**提供データ**
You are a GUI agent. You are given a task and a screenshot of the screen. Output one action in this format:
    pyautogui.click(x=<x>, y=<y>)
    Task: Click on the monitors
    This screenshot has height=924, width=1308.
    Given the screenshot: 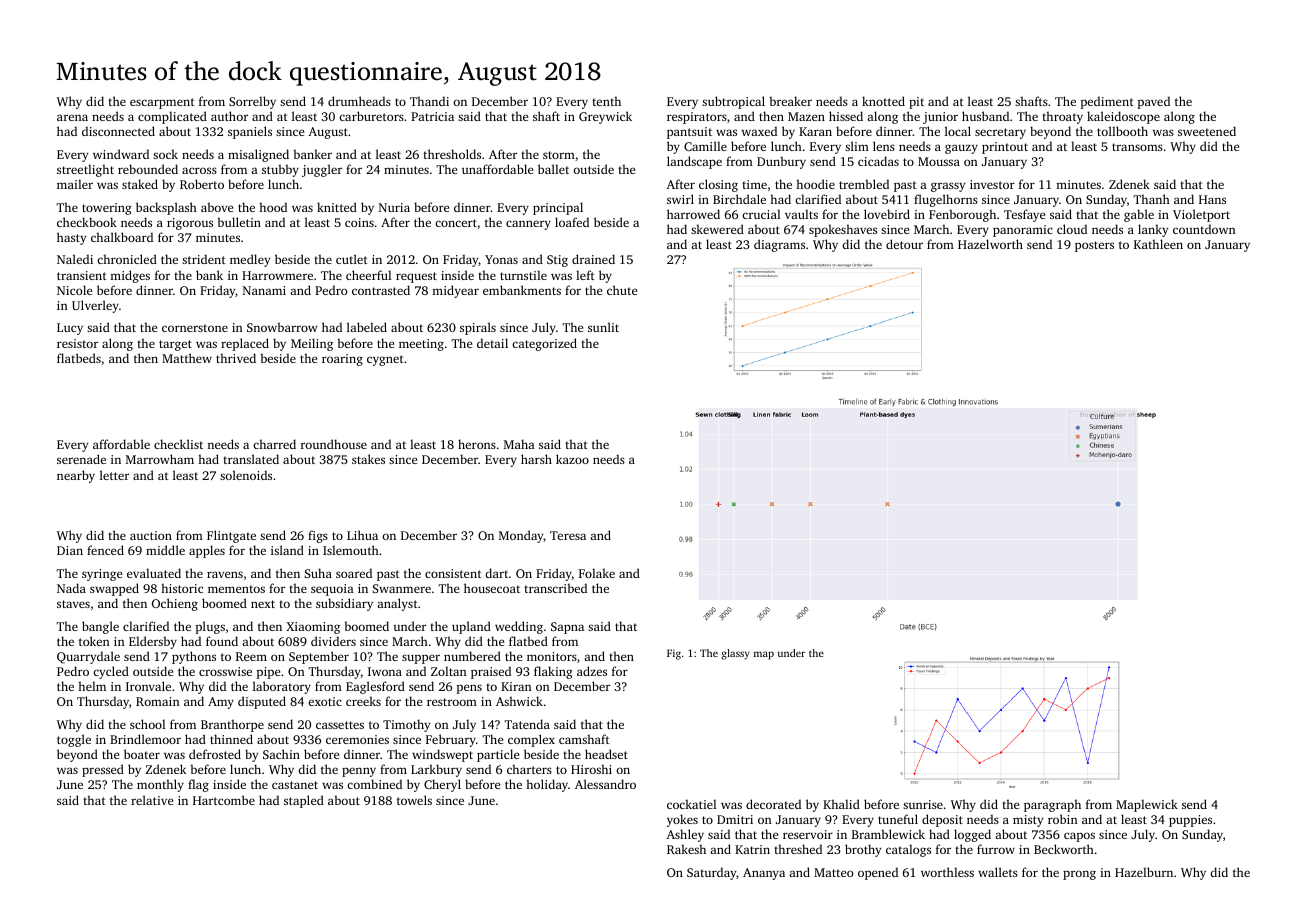 What is the action you would take?
    pyautogui.click(x=552, y=656)
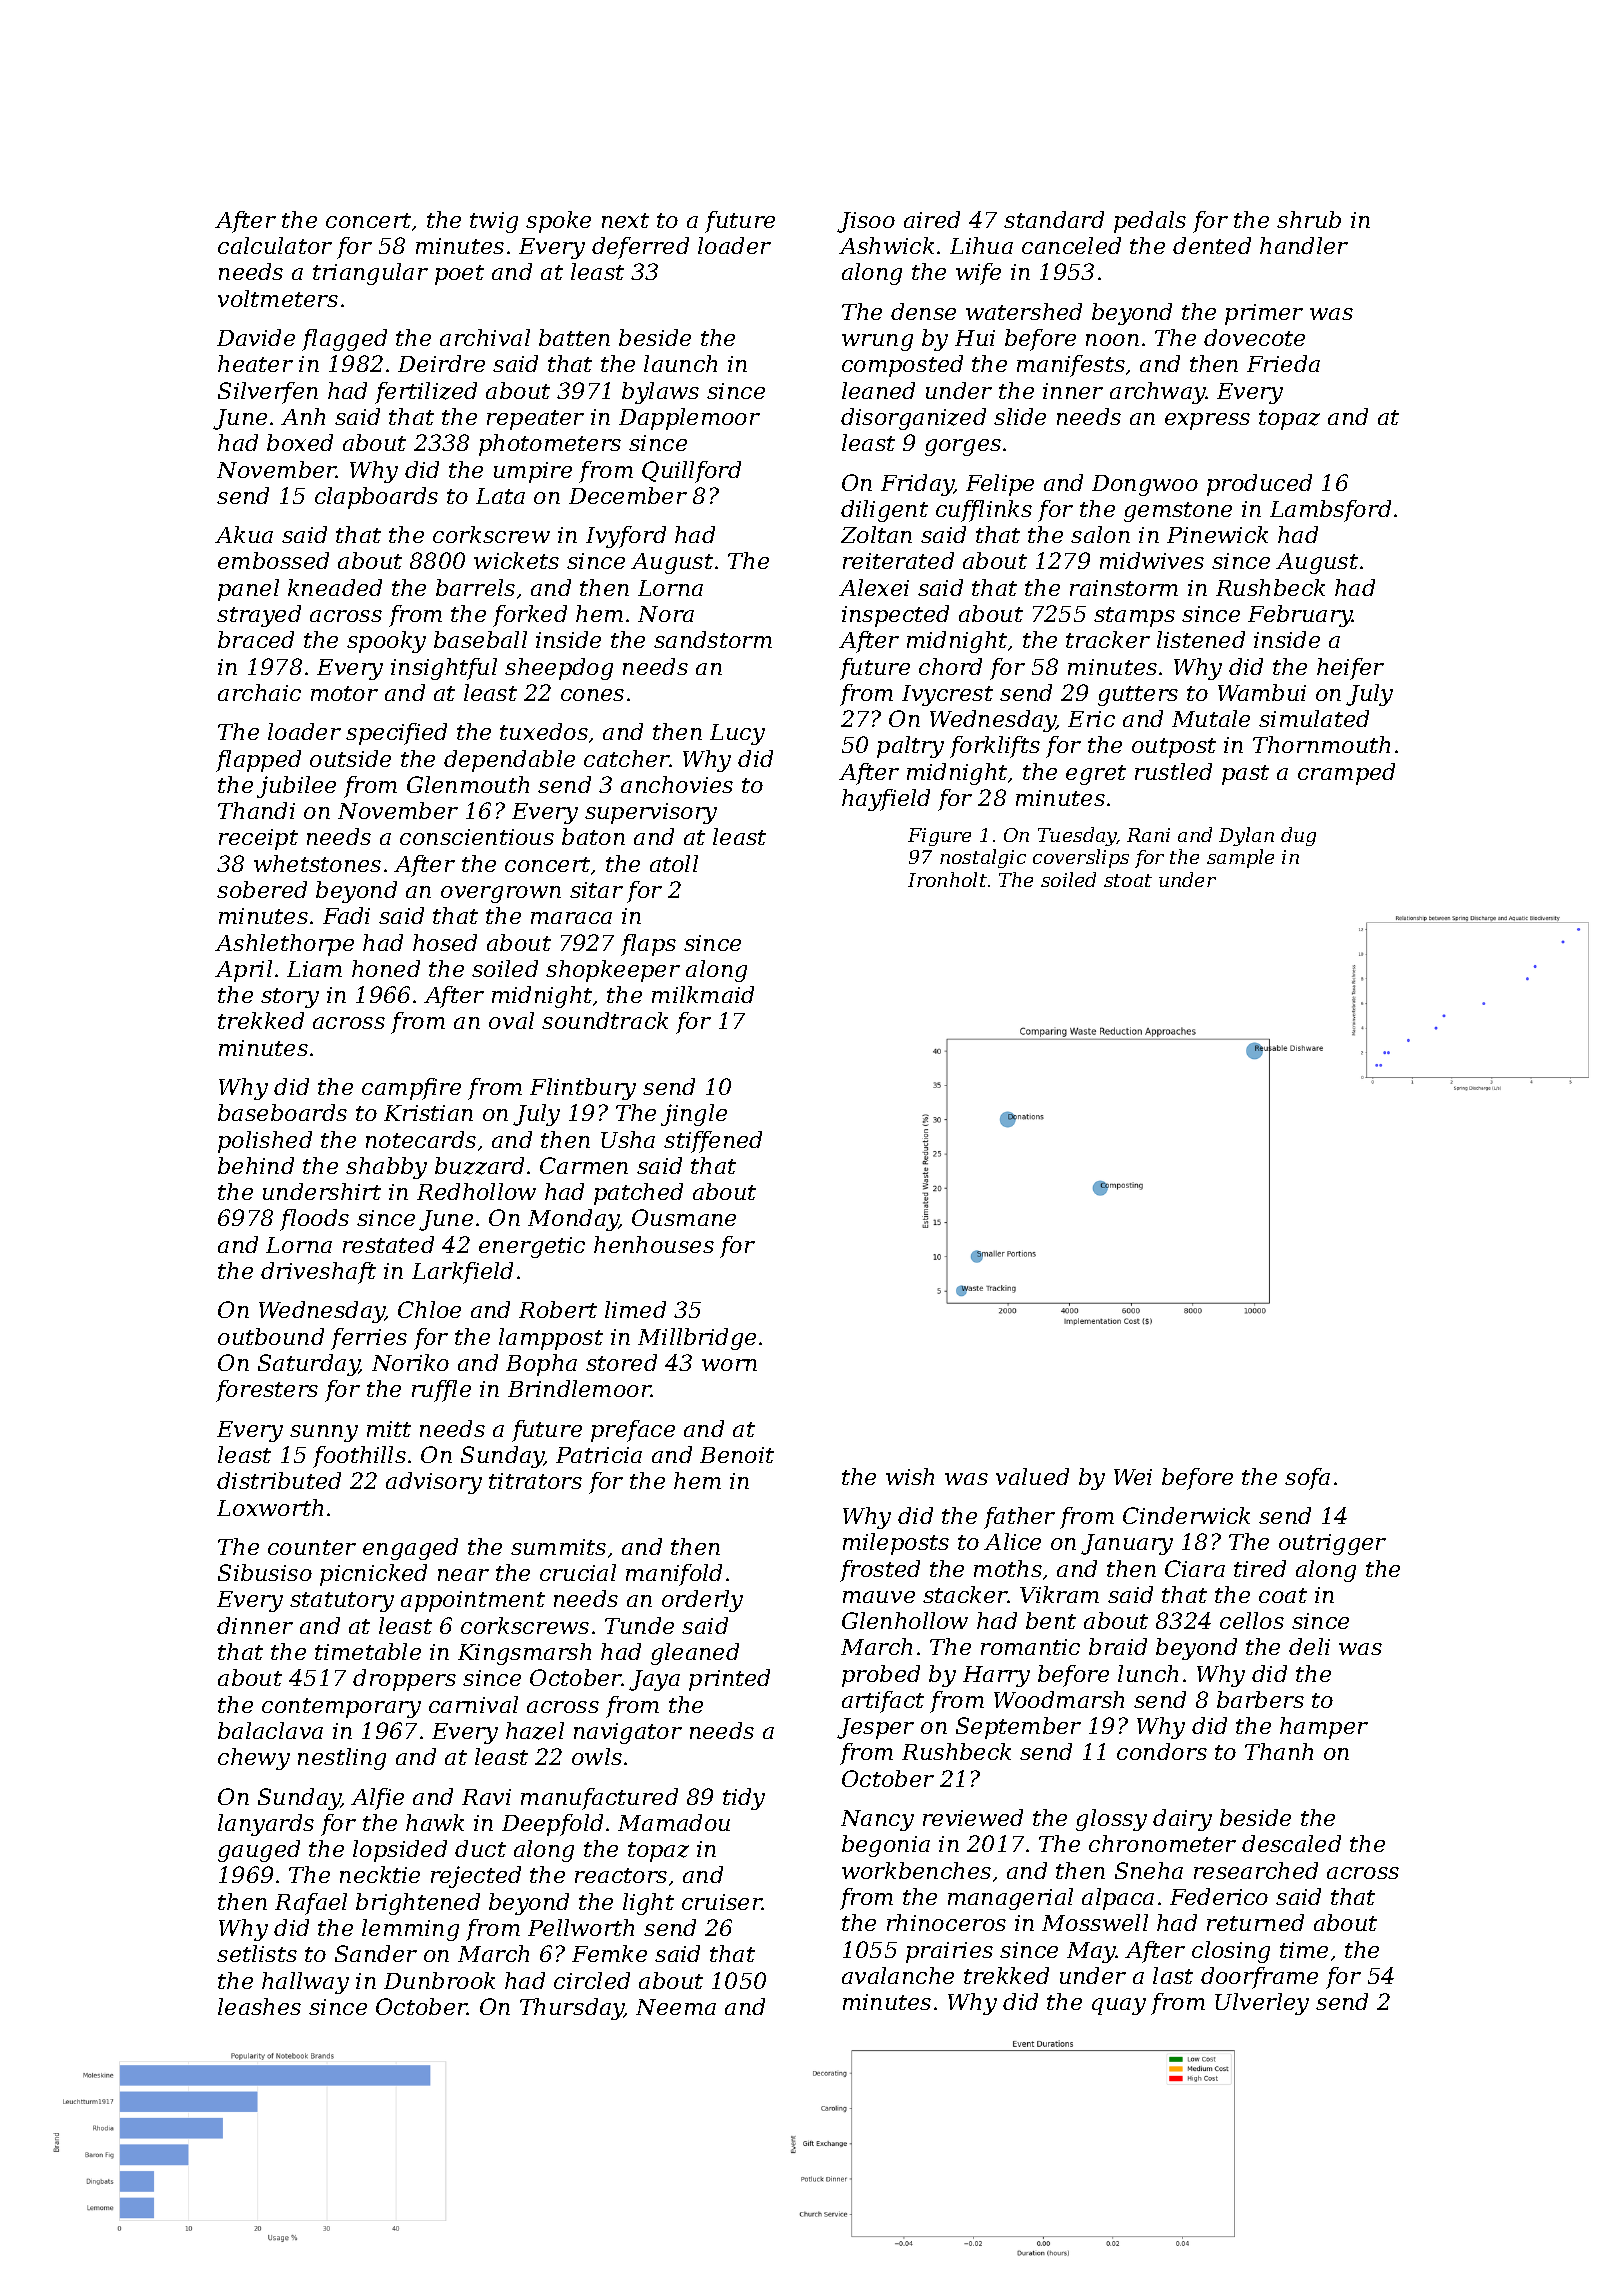  I want to click on next, so click(625, 220).
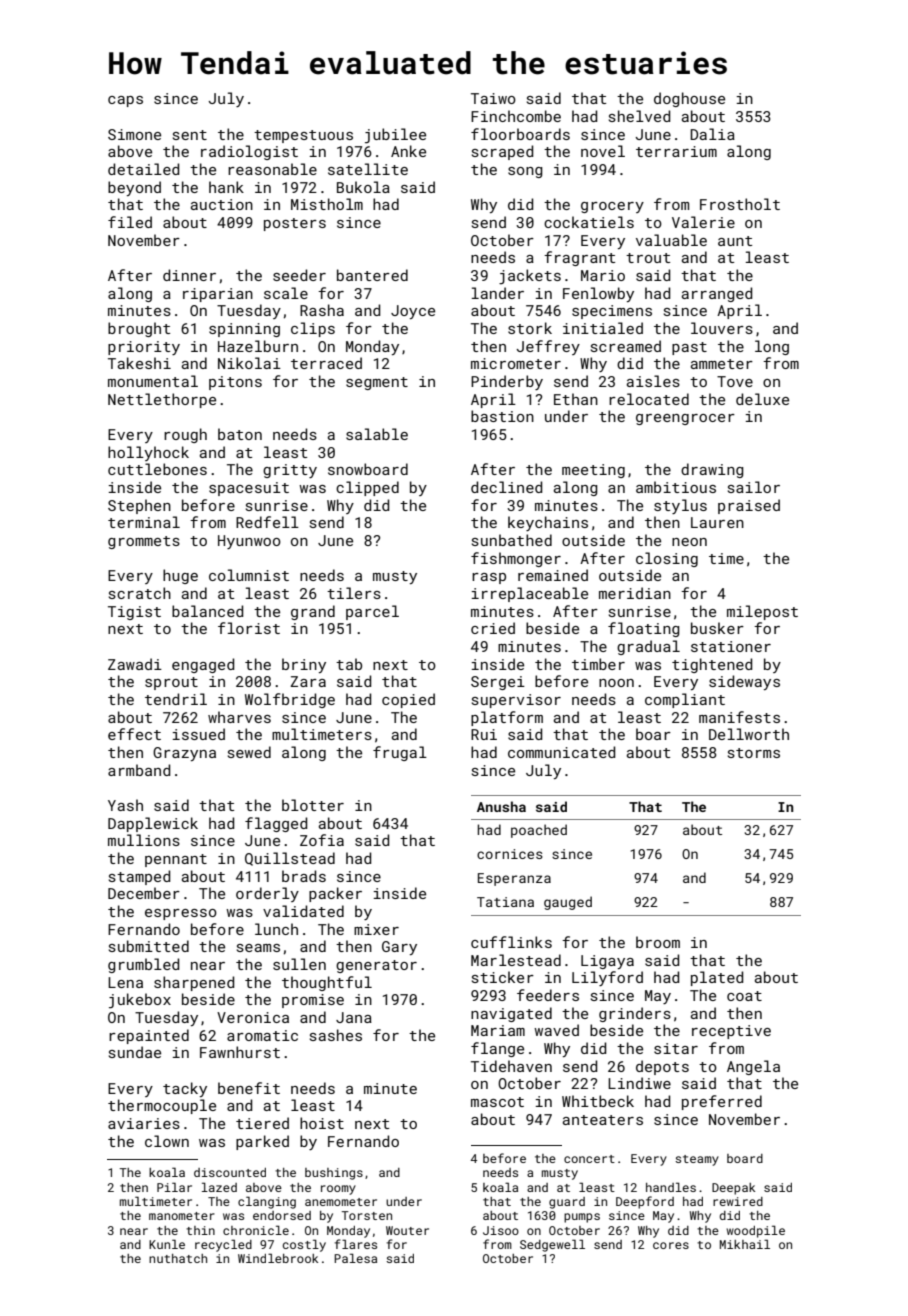 This screenshot has height=1316, width=908. What do you see at coordinates (603, 151) in the screenshot?
I see `novel` at bounding box center [603, 151].
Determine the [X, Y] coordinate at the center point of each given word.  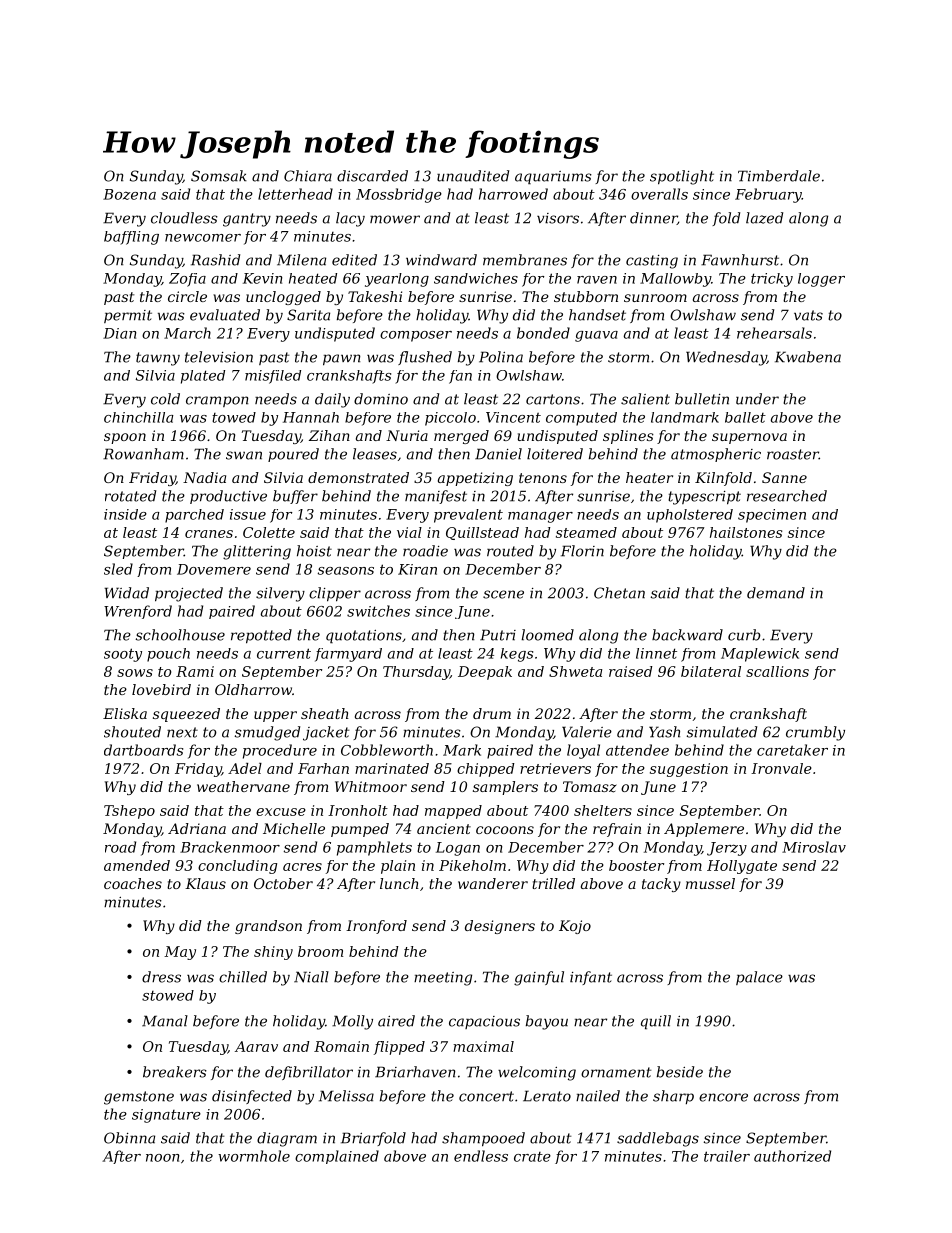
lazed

**指示**
「Determine the [X, Y]」を含む行からエントリの最後までの範囲を、「番号」と「内容」の2列からなるMarkdownの表に変換してください。空行は除き、画像は含めないでください。

**演習結果**
| 番号 | 内容 |
|---|---|
| 1 | Determine the [X, Y] coordinate at the center point of each given word.   |
| 2 | lazed |